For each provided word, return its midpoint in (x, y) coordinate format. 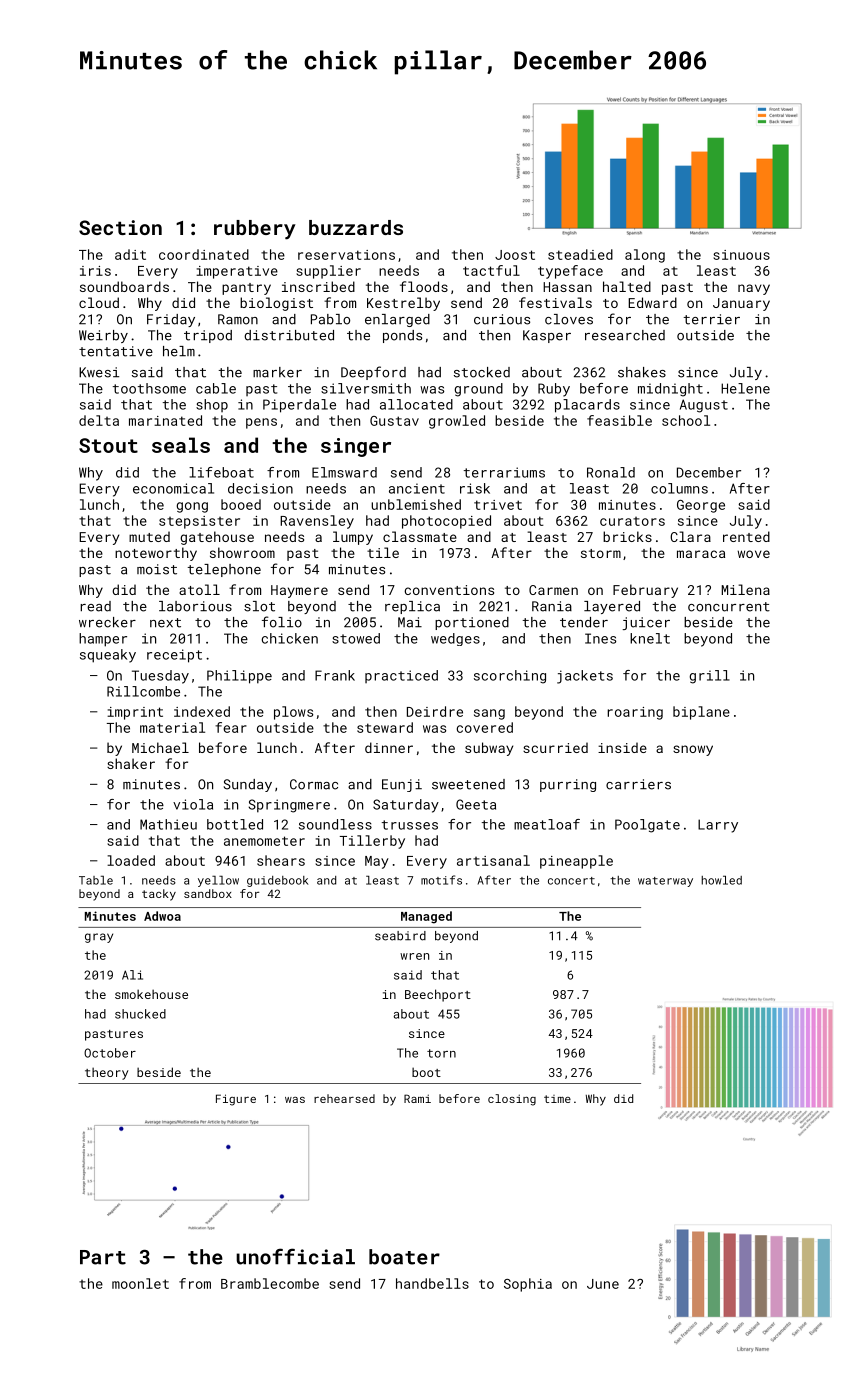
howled (721, 880)
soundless (335, 824)
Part (103, 1257)
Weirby (103, 336)
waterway (665, 882)
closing (512, 1100)
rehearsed (344, 1098)
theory (107, 1073)
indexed (202, 711)
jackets (585, 677)
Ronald (611, 472)
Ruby (554, 390)
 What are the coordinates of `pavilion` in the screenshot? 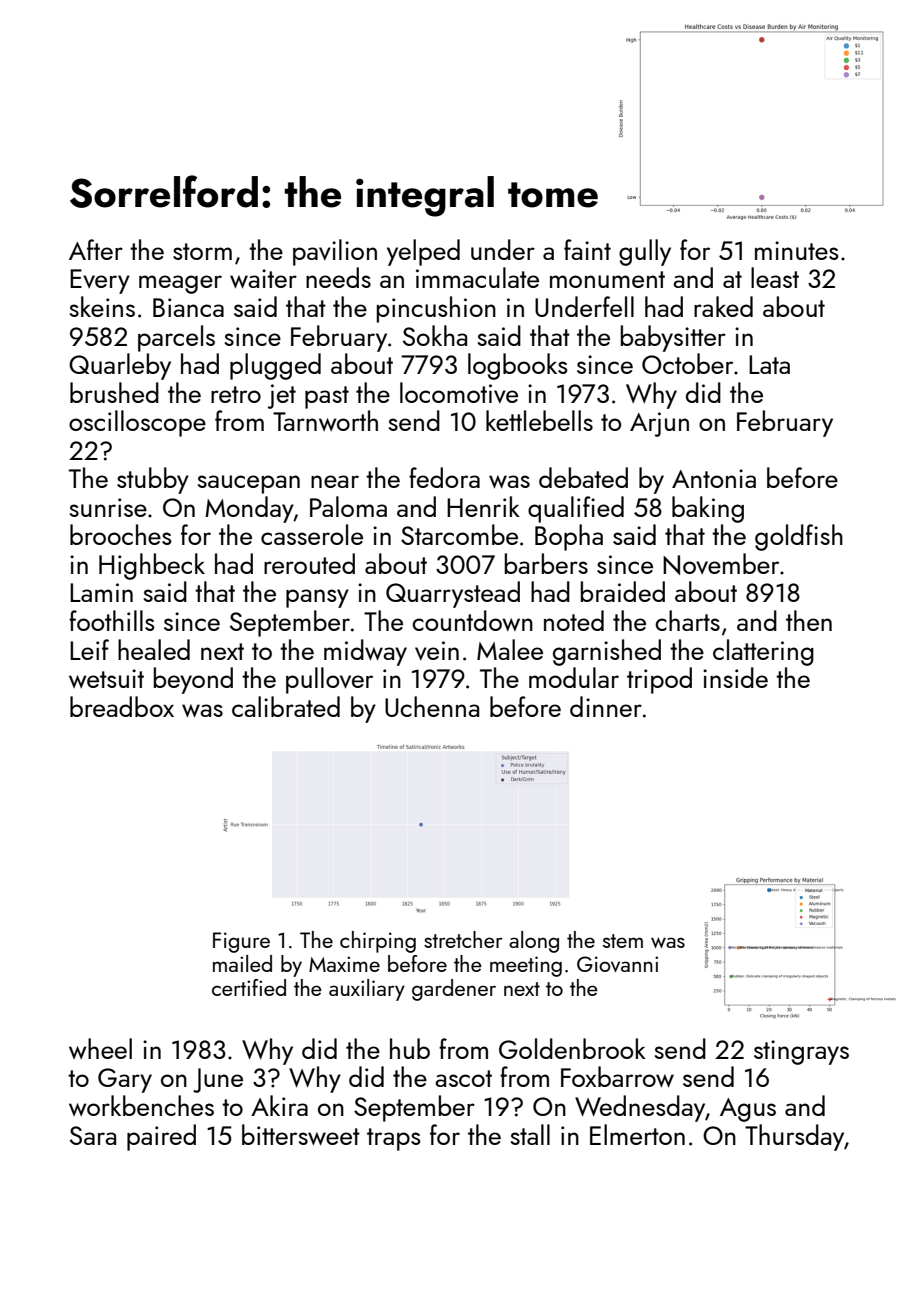 It's located at (335, 252).
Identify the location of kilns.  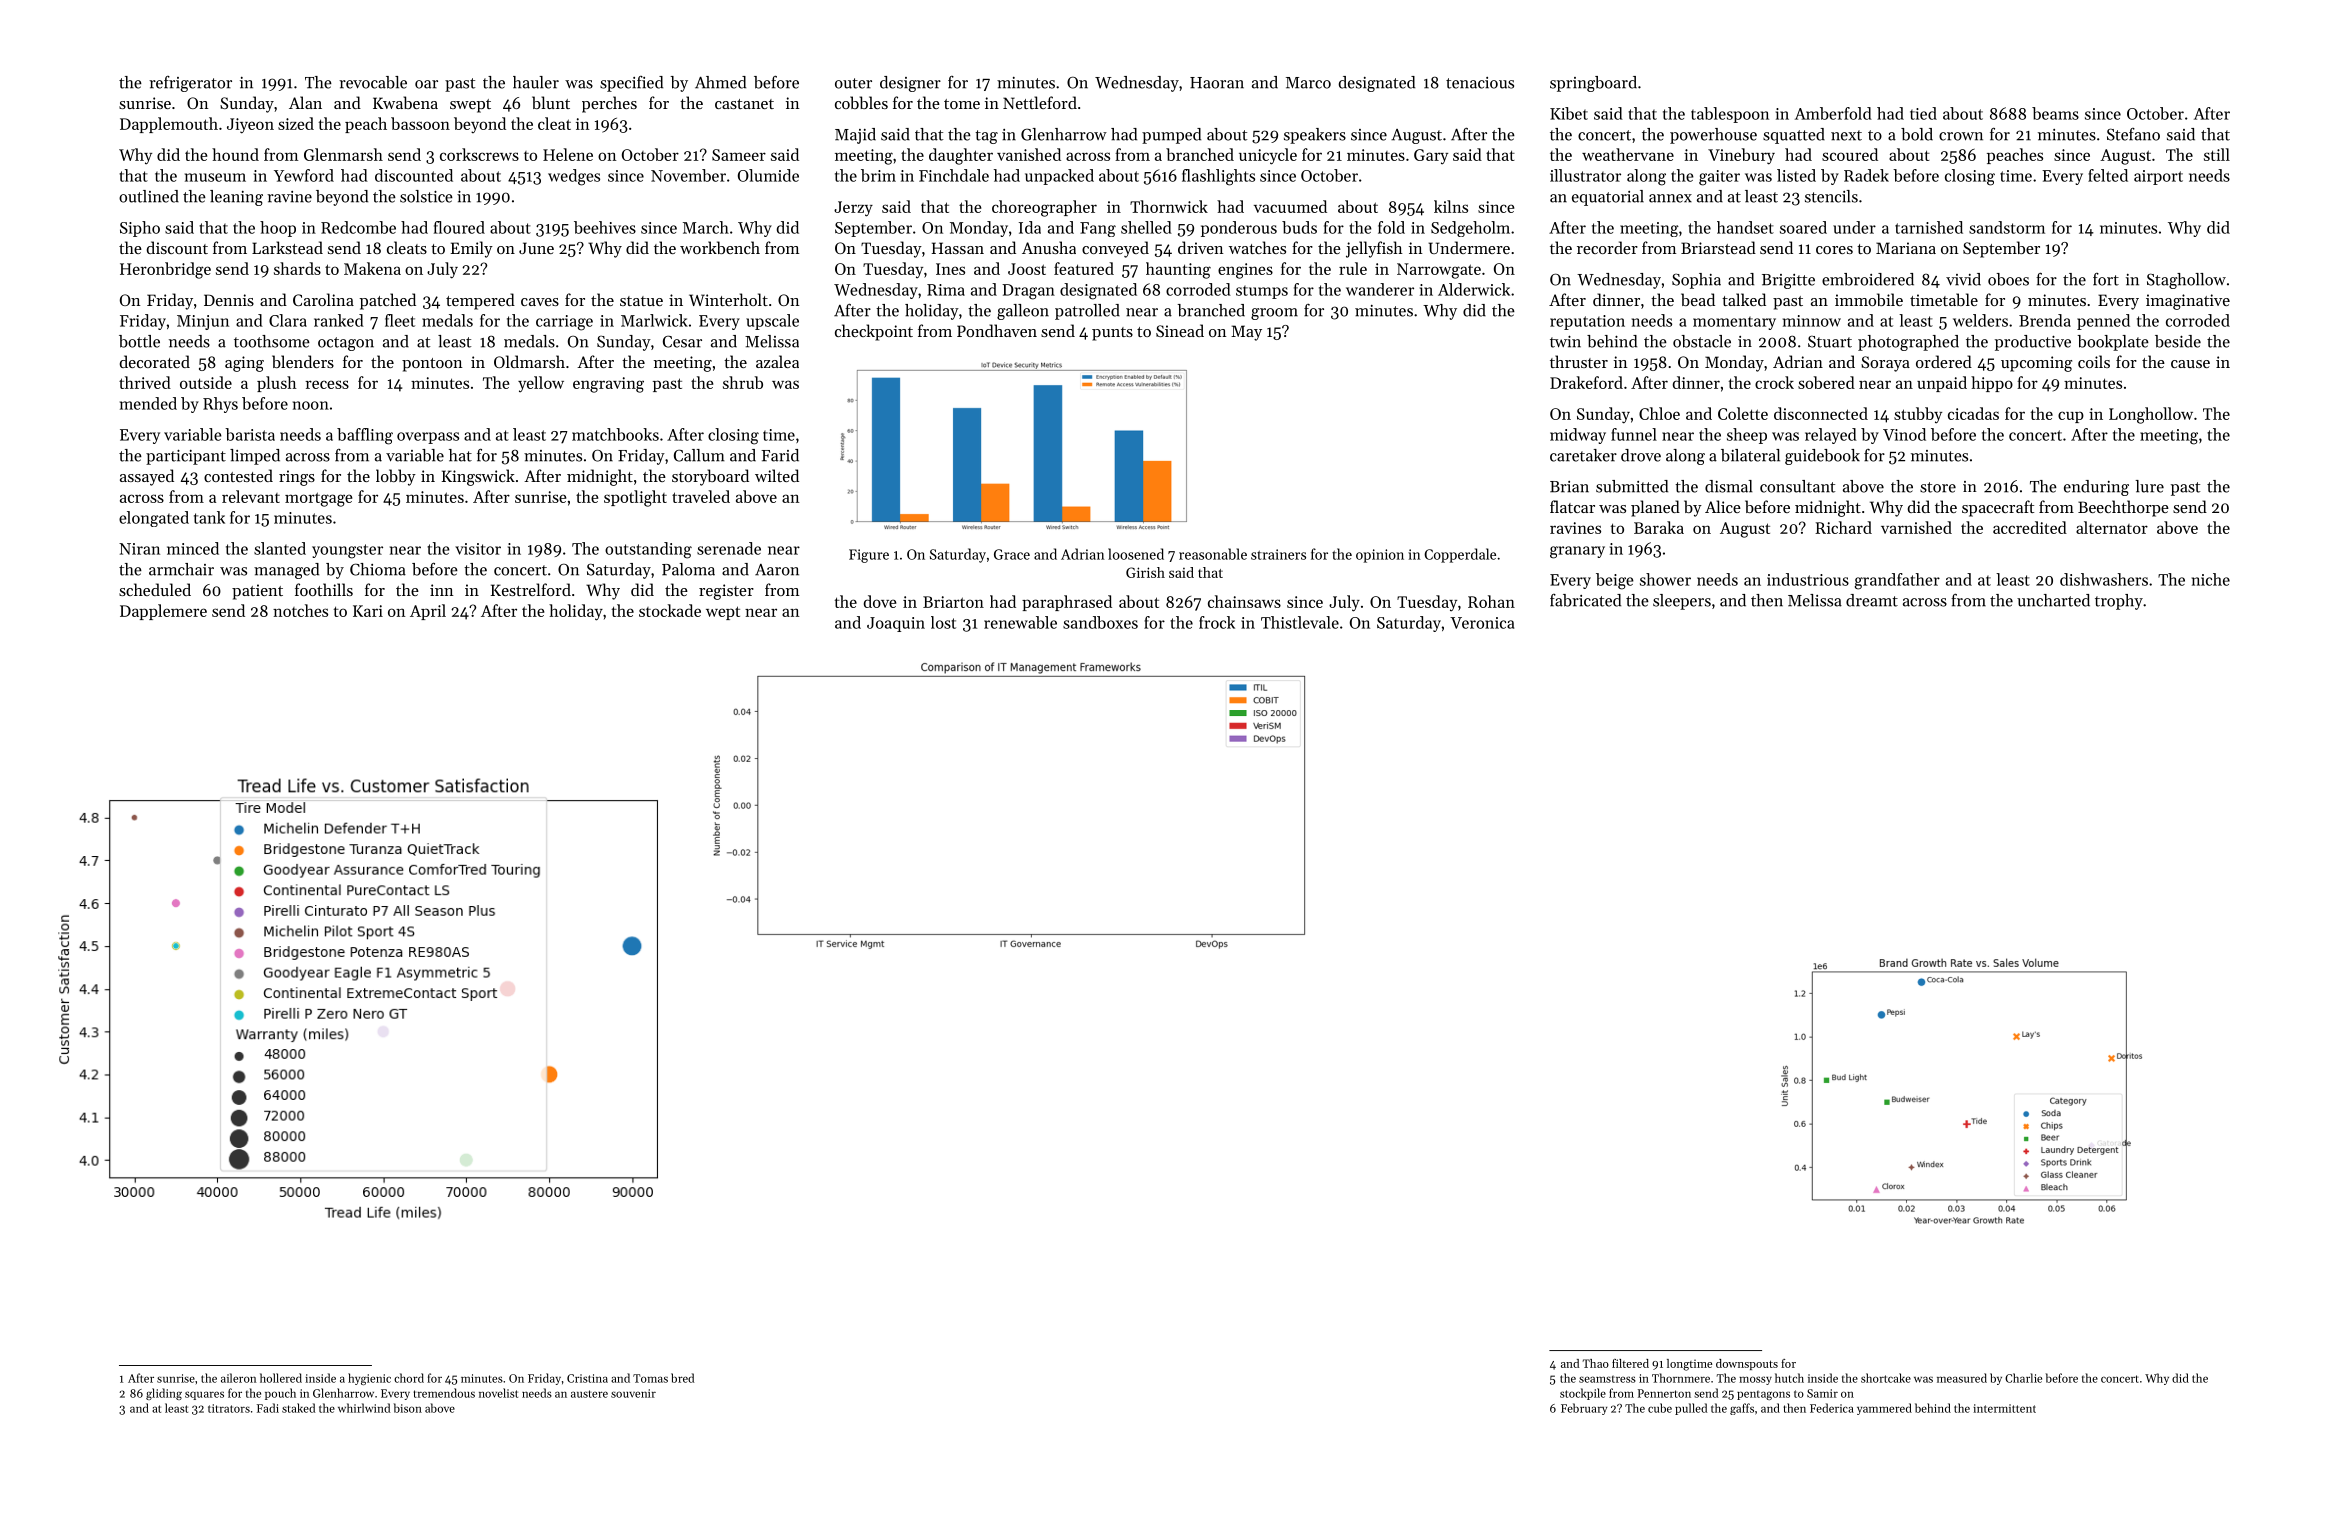
(1451, 206).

--------

**WHAT YOU ARE ASKED TO DO:** Duplicate the stretch of entries from the very beginning through the line containing "jackets (585, 677)", including both ends. Omit the pictures from your copy.

**ANSWER:**
For each provided word, return its midpoint in (x, y) coordinate format. 
howled (721, 880)
soundless (335, 824)
Part (103, 1257)
Weirby (103, 336)
waterway (665, 882)
closing (512, 1100)
rehearsed (344, 1098)
theory (107, 1073)
indexed (202, 711)
jackets (585, 677)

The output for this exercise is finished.